> Exercise input:
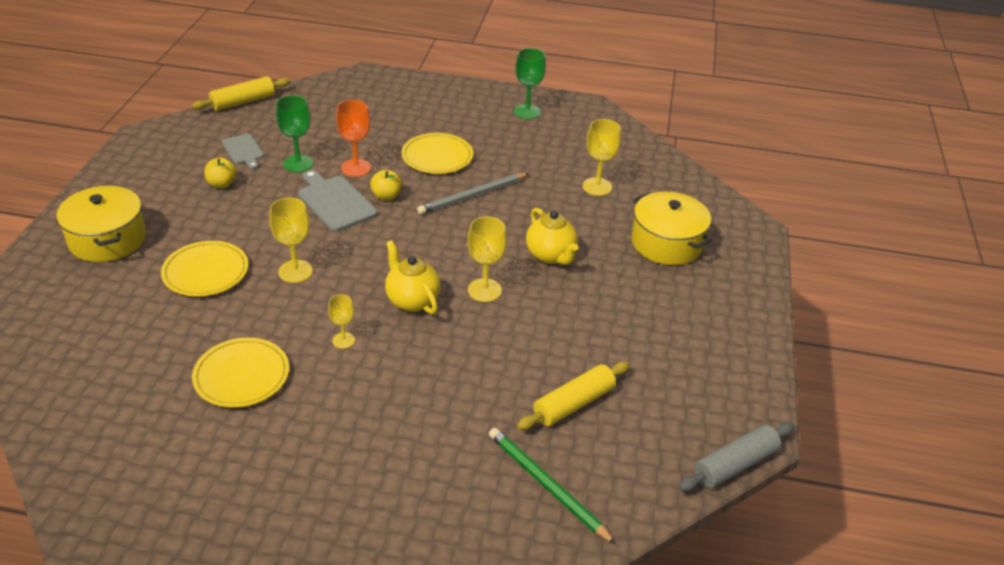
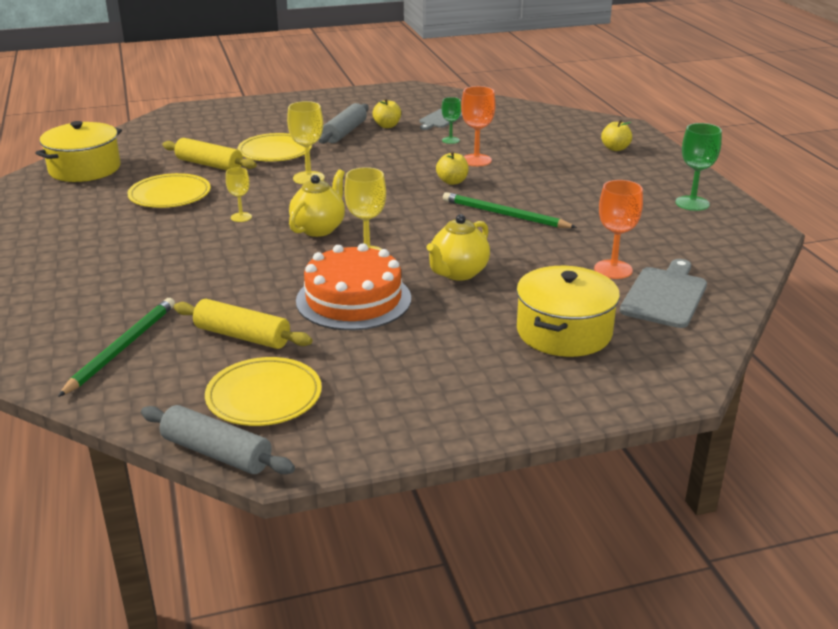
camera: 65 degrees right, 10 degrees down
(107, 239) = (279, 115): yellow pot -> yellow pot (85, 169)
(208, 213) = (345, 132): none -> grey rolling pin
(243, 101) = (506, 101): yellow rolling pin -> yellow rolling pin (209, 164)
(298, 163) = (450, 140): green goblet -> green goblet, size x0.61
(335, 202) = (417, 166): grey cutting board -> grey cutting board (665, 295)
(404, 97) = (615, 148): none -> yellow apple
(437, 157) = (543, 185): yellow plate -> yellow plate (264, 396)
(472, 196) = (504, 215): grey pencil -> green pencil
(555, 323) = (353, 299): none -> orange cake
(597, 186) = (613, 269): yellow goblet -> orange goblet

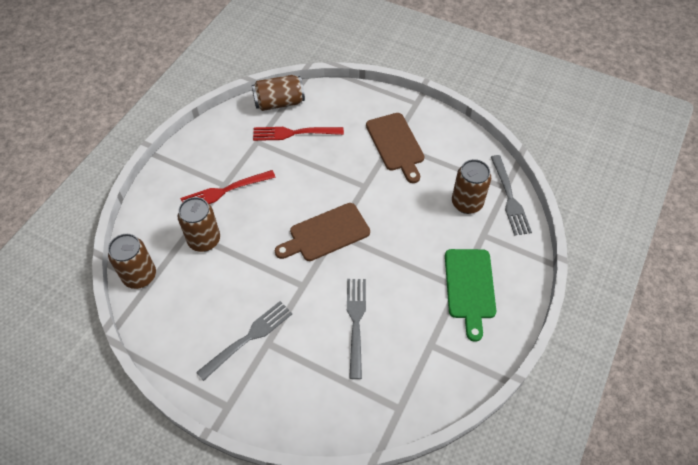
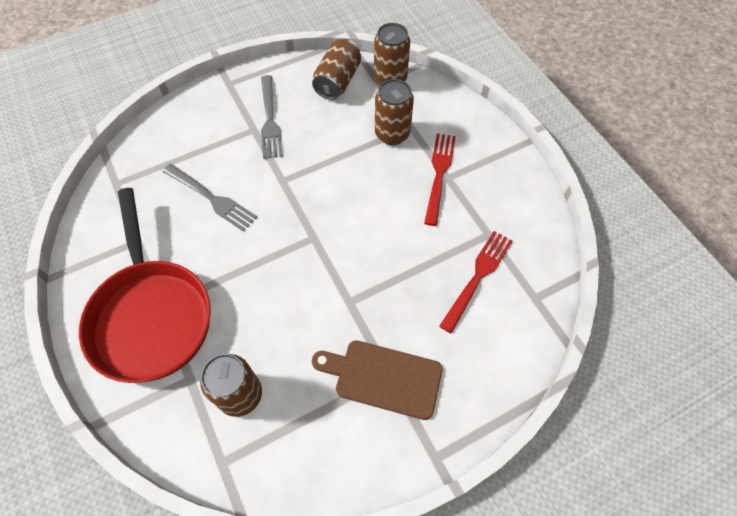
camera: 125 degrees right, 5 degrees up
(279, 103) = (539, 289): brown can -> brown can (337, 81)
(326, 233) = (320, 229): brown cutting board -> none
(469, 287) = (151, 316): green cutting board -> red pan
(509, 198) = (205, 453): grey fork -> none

* * *

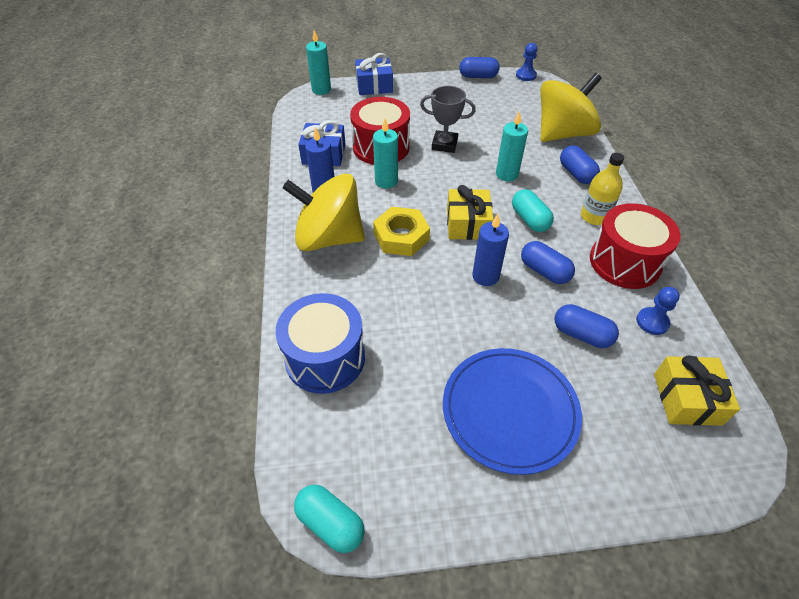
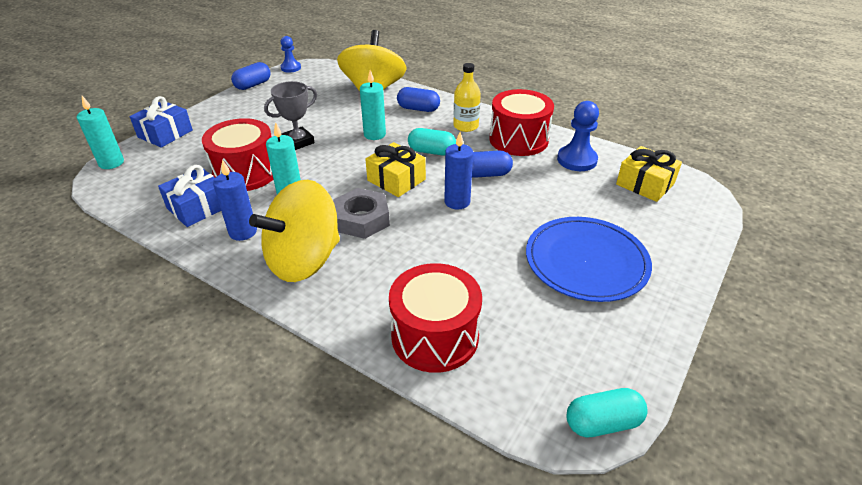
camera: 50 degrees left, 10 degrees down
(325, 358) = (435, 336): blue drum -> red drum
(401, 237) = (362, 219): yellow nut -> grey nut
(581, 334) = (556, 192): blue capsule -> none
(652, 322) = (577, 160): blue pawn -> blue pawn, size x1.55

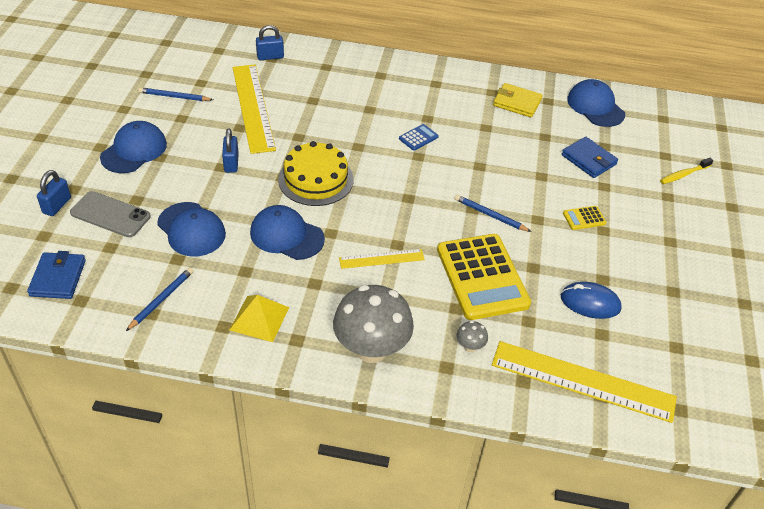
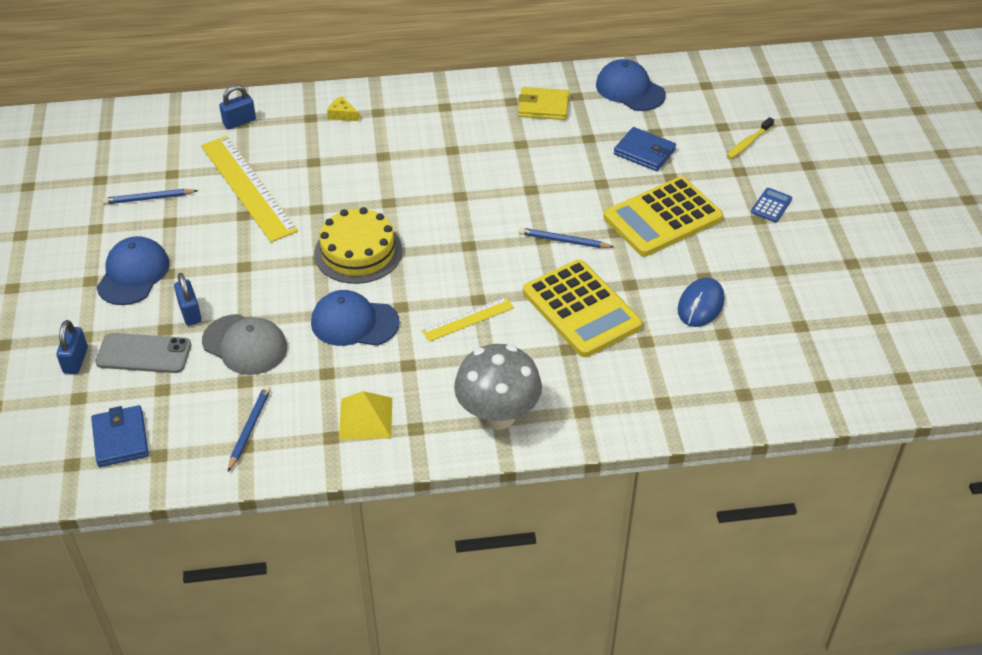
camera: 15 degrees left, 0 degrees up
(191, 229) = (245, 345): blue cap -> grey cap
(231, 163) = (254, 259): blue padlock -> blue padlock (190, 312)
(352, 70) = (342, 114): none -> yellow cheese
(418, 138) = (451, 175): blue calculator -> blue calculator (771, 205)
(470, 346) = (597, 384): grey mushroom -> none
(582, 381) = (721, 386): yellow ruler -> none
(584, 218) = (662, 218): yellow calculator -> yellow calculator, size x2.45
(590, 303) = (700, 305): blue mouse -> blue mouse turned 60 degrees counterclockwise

> Task requirements: The output is the stretch above from the line with "camera: 65 degrees right, 10 degrees down" through the line with "(509, 198) = (205, 453): grey fork -> none", copied word for word with both ends kept and every picture dropped.

> Exercise output:
camera: 65 degrees right, 10 degrees down
(107, 239) = (279, 115): yellow pot -> yellow pot (85, 169)
(208, 213) = (345, 132): none -> grey rolling pin
(243, 101) = (506, 101): yellow rolling pin -> yellow rolling pin (209, 164)
(298, 163) = (450, 140): green goblet -> green goblet, size x0.61
(335, 202) = (417, 166): grey cutting board -> grey cutting board (665, 295)
(404, 97) = (615, 148): none -> yellow apple
(437, 157) = (543, 185): yellow plate -> yellow plate (264, 396)
(472, 196) = (504, 215): grey pencil -> green pencil
(555, 323) = (353, 299): none -> orange cake
(597, 186) = (613, 269): yellow goblet -> orange goblet

camera: 125 degrees right, 5 degrees up
(279, 103) = (539, 289): brown can -> brown can (337, 81)
(326, 233) = (320, 229): brown cutting board -> none
(469, 287) = (151, 316): green cutting board -> red pan
(509, 198) = (205, 453): grey fork -> none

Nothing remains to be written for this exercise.